§ PROBLEM REQUIREMENTS
Please return each entry that follows exactly as given, but without pictures.

§ EXCERPTED RECORDS
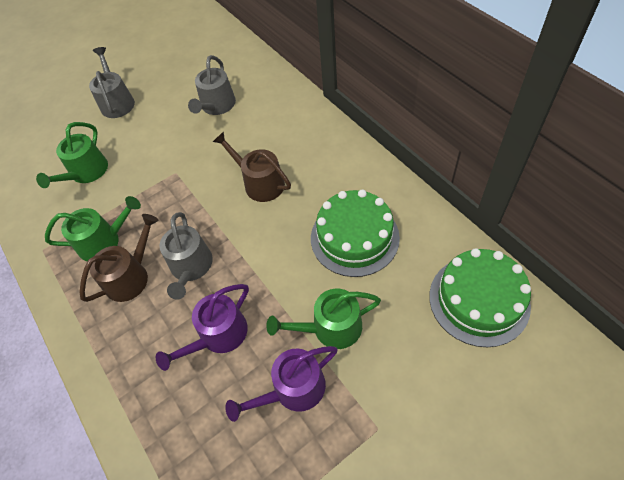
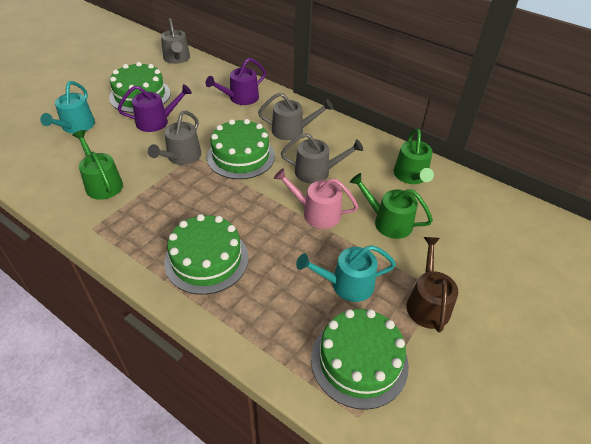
brown watering can: 2 -> 1
green cake: 2 -> 4
grey watering can: 3 -> 4
pink watering can: 0 -> 1
turquoise watering can: 0 -> 2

§ RESULT BELOW
brown watering can: 2 -> 1
green cake: 2 -> 4
grey watering can: 3 -> 4
pink watering can: 0 -> 1
turquoise watering can: 0 -> 2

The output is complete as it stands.